> _What the task requires_
Write the listing out once more, identical to the original but without pictures.

> _Dataset records_
====
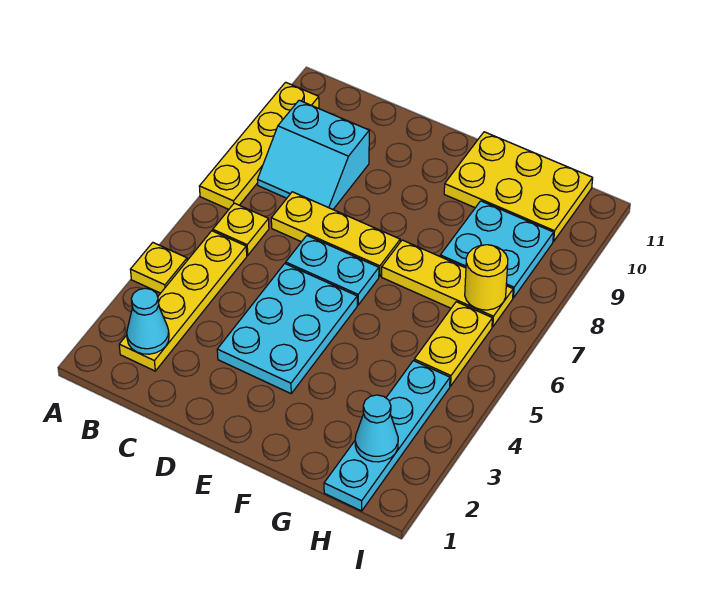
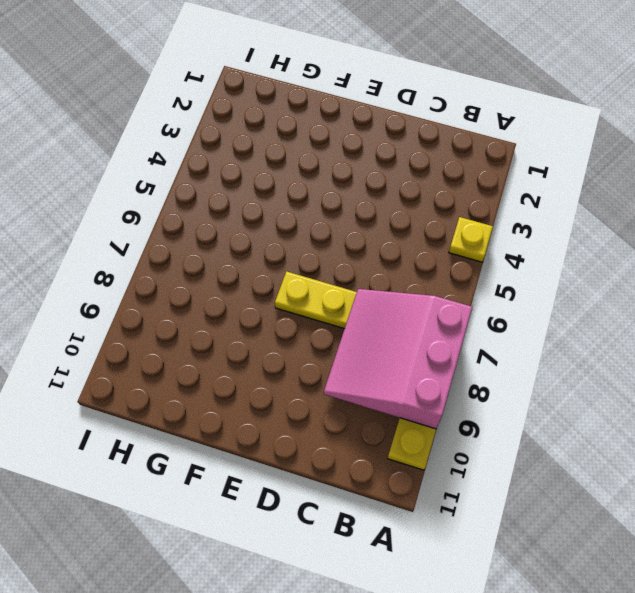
pink slope A7:C9 level 2 top A -> none
none -> yellow plate B2:B5 level 1
none -> yellow plate B6 level 1
none -> cyan slope B8:C9 level 1 top 9

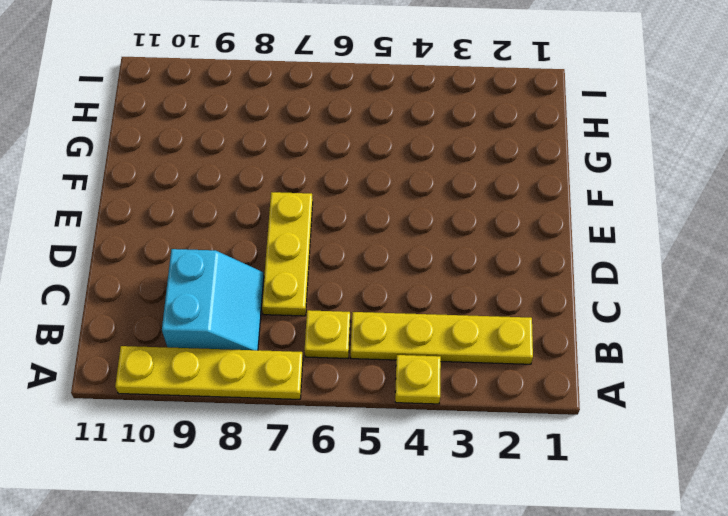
none -> cyan plate D3:E5 level 1
none -> cyan plate D6:E6 level 1
none -> yellow plate F7:H7 level 1

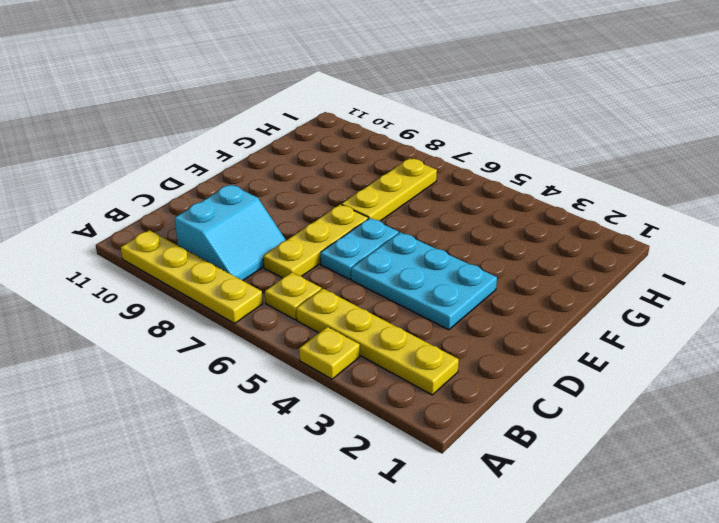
none -> yellow plate F10:H11 level 1
none -> cyan plate G8:H9 level 1
none -> cyan plate H1:H4 level 1

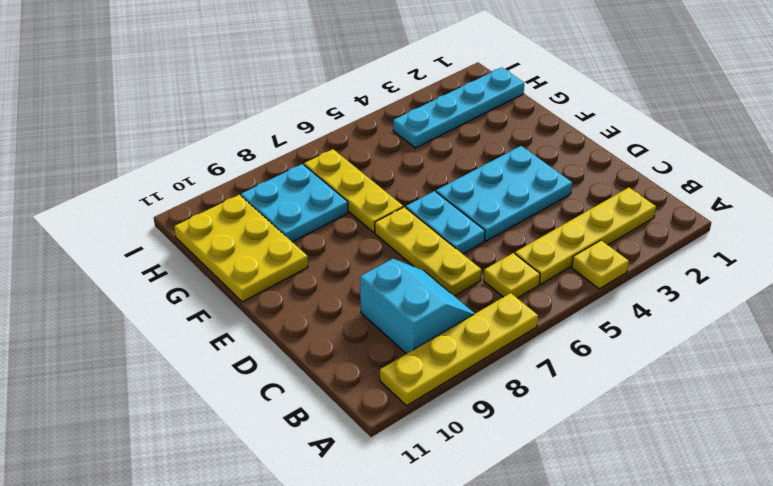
none -> yellow plate H5:H6 level 1
none -> cyan cone B2 level 2
none -> cyan cone H2 level 2

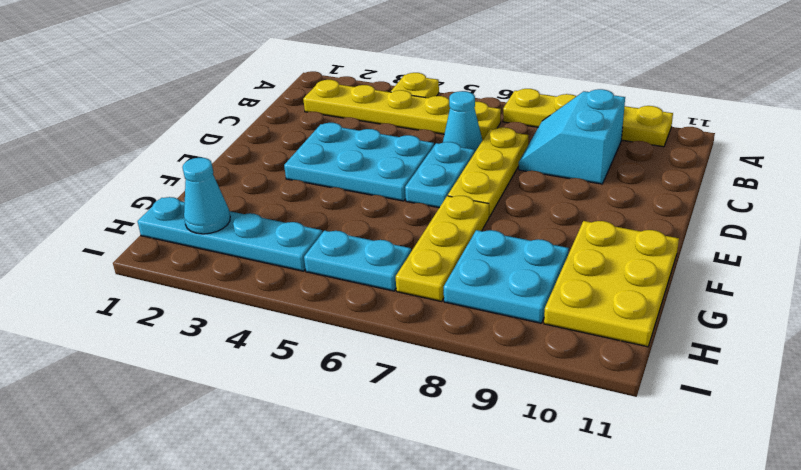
cyan cone C6 level 1 -> cyan cone B2 level 2
cyan plate H5:H6 level 1 -> yellow plate H5:H6 level 1
none -> yellow round brick H7 level 2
====
> _Answer section_
pink slope A7:C9 level 2 top A -> none
none -> yellow plate B2:B5 level 1
none -> yellow plate B6 level 1
none -> cyan slope B8:C9 level 1 top 9

none -> cyan plate D3:E5 level 1
none -> cyan plate D6:E6 level 1
none -> yellow plate F7:H7 level 1

none -> yellow plate F10:H11 level 1
none -> cyan plate G8:H9 level 1
none -> cyan plate H1:H4 level 1

none -> yellow plate H5:H6 level 1
none -> cyan cone B2 level 2
none -> cyan cone H2 level 2

cyan cone C6 level 1 -> cyan cone B2 level 2
cyan plate H5:H6 level 1 -> yellow plate H5:H6 level 1
none -> yellow round brick H7 level 2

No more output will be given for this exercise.